#### ACTIVITY:
From the data that follows, print exactly the lines starting at the one containing "RADIO pin MOSI: D9 -> D10" and ending at the one containing "STEPPER3 pin IN2: 10 -> TX"; include both of them and nothing more.

#### MATERIAL TO PROCESS:
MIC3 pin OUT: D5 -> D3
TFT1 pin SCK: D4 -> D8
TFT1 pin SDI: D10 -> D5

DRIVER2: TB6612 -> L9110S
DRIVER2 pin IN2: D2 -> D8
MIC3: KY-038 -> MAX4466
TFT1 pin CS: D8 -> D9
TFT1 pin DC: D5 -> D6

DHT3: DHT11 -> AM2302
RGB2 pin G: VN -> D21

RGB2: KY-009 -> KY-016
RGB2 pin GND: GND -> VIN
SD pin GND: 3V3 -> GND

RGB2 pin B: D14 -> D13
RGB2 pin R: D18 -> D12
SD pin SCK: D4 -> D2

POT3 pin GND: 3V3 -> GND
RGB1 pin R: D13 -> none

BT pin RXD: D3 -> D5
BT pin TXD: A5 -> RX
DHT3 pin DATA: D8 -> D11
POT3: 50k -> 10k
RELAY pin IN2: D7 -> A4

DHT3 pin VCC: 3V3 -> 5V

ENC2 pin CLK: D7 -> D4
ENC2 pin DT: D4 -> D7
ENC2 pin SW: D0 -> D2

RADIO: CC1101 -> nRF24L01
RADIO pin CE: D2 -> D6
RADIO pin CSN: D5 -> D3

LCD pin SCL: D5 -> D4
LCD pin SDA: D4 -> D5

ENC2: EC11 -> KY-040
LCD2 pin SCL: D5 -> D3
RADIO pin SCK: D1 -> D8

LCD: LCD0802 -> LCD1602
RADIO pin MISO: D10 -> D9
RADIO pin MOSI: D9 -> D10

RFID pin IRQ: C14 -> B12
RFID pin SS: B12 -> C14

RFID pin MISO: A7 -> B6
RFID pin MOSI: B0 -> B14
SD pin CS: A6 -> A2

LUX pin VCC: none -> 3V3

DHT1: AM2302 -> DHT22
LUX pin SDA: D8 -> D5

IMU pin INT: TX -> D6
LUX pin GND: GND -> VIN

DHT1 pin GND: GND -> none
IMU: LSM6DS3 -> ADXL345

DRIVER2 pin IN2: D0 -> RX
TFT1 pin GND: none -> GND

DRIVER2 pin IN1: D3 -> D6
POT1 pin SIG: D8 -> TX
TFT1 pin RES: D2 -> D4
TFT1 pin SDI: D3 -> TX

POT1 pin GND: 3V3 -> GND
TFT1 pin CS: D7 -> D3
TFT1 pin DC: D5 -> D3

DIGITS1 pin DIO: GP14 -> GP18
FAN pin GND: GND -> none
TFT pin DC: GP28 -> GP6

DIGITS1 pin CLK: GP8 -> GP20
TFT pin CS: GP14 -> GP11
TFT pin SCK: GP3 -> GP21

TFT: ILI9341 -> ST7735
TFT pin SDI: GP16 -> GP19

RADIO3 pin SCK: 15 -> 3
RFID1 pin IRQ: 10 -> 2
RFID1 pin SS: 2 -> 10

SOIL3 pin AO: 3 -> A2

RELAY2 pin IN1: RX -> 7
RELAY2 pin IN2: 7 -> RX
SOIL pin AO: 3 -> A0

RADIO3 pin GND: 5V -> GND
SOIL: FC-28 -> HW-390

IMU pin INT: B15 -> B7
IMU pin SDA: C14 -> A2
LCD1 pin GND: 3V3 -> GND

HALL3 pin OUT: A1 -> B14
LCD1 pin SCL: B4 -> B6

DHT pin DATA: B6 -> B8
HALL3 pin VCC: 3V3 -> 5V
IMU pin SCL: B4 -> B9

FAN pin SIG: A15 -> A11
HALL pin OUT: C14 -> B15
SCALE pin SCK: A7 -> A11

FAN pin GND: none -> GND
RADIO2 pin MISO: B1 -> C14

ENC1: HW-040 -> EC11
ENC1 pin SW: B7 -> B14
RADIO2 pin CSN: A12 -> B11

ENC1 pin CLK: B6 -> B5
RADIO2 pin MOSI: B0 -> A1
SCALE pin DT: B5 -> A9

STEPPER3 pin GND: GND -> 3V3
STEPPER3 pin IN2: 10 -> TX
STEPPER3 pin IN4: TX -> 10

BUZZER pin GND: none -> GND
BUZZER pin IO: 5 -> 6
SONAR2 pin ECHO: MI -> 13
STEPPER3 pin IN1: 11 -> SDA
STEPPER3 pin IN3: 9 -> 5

#### SOLUTION TO THIS PROBLEM:
RADIO pin MOSI: D9 -> D10

RFID pin IRQ: C14 -> B12
RFID pin SS: B12 -> C14

RFID pin MISO: A7 -> B6
RFID pin MOSI: B0 -> B14
SD pin CS: A6 -> A2

LUX pin VCC: none -> 3V3

DHT1: AM2302 -> DHT22
LUX pin SDA: D8 -> D5

IMU pin INT: TX -> D6
LUX pin GND: GND -> VIN

DHT1 pin GND: GND -> none
IMU: LSM6DS3 -> ADXL345

DRIVER2 pin IN2: D0 -> RX
TFT1 pin GND: none -> GND

DRIVER2 pin IN1: D3 -> D6
POT1 pin SIG: D8 -> TX
TFT1 pin RES: D2 -> D4
TFT1 pin SDI: D3 -> TX

POT1 pin GND: 3V3 -> GND
TFT1 pin CS: D7 -> D3
TFT1 pin DC: D5 -> D3

DIGITS1 pin DIO: GP14 -> GP18
FAN pin GND: GND -> none
TFT pin DC: GP28 -> GP6

DIGITS1 pin CLK: GP8 -> GP20
TFT pin CS: GP14 -> GP11
TFT pin SCK: GP3 -> GP21

TFT: ILI9341 -> ST7735
TFT pin SDI: GP16 -> GP19

RADIO3 pin SCK: 15 -> 3
RFID1 pin IRQ: 10 -> 2
RFID1 pin SS: 2 -> 10

SOIL3 pin AO: 3 -> A2

RELAY2 pin IN1: RX -> 7
RELAY2 pin IN2: 7 -> RX
SOIL pin AO: 3 -> A0

RADIO3 pin GND: 5V -> GND
SOIL: FC-28 -> HW-390

IMU pin INT: B15 -> B7
IMU pin SDA: C14 -> A2
LCD1 pin GND: 3V3 -> GND

HALL3 pin OUT: A1 -> B14
LCD1 pin SCL: B4 -> B6

DHT pin DATA: B6 -> B8
HALL3 pin VCC: 3V3 -> 5V
IMU pin SCL: B4 -> B9

FAN pin SIG: A15 -> A11
HALL pin OUT: C14 -> B15
SCALE pin SCK: A7 -> A11

FAN pin GND: none -> GND
RADIO2 pin MISO: B1 -> C14

ENC1: HW-040 -> EC11
ENC1 pin SW: B7 -> B14
RADIO2 pin CSN: A12 -> B11

ENC1 pin CLK: B6 -> B5
RADIO2 pin MOSI: B0 -> A1
SCALE pin DT: B5 -> A9

STEPPER3 pin GND: GND -> 3V3
STEPPER3 pin IN2: 10 -> TX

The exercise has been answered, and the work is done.